→ TASK DIRECTIONS: In the data below, retype exactly the line that contains "(711, 319) = (455, 336): red" and every line after it, through the last.

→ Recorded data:
----------

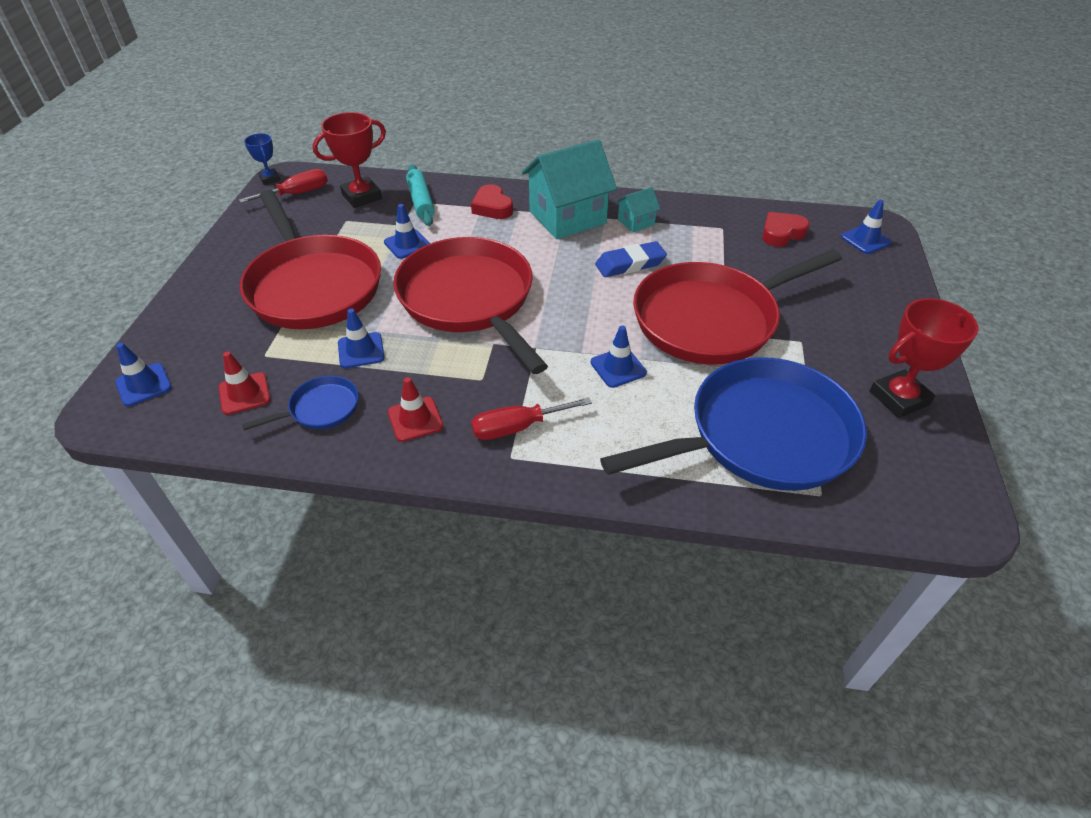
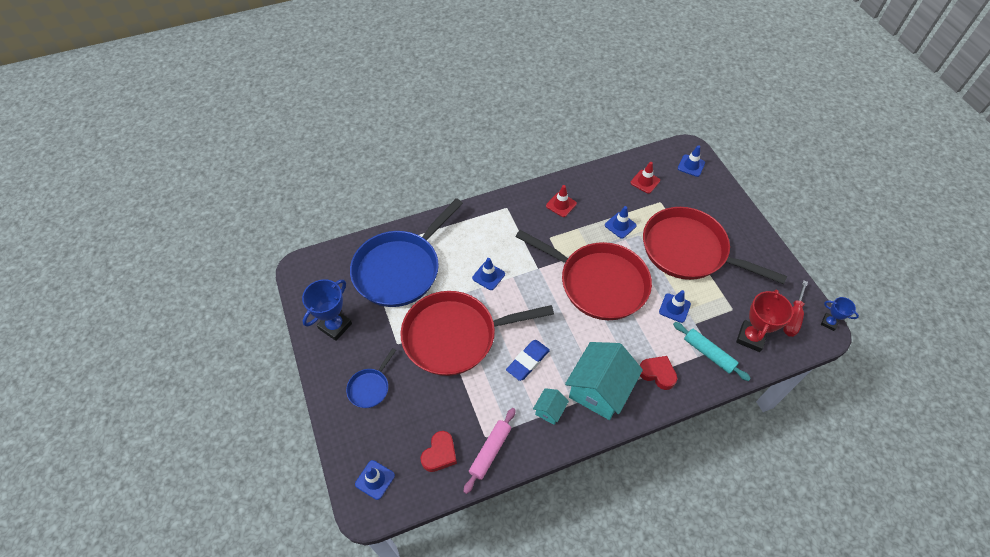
camera: 150 degrees right, 10 degrees up
(320, 409) = (605, 190): blue pan -> blue pan (370, 387)
(517, 427) = (514, 221): red screwdriver -> none
(711, 319) = (455, 336): red pan -> red pan turned 135 degrees counterclockwise
(722, 218) = (490, 451): none -> pink rolling pin
(899, 398) = (335, 326): red trophy -> blue trophy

----------

→ WRITTEN SOLUTION:
(711, 319) = (455, 336): red pan -> red pan turned 135 degrees counterclockwise
(722, 218) = (490, 451): none -> pink rolling pin
(899, 398) = (335, 326): red trophy -> blue trophy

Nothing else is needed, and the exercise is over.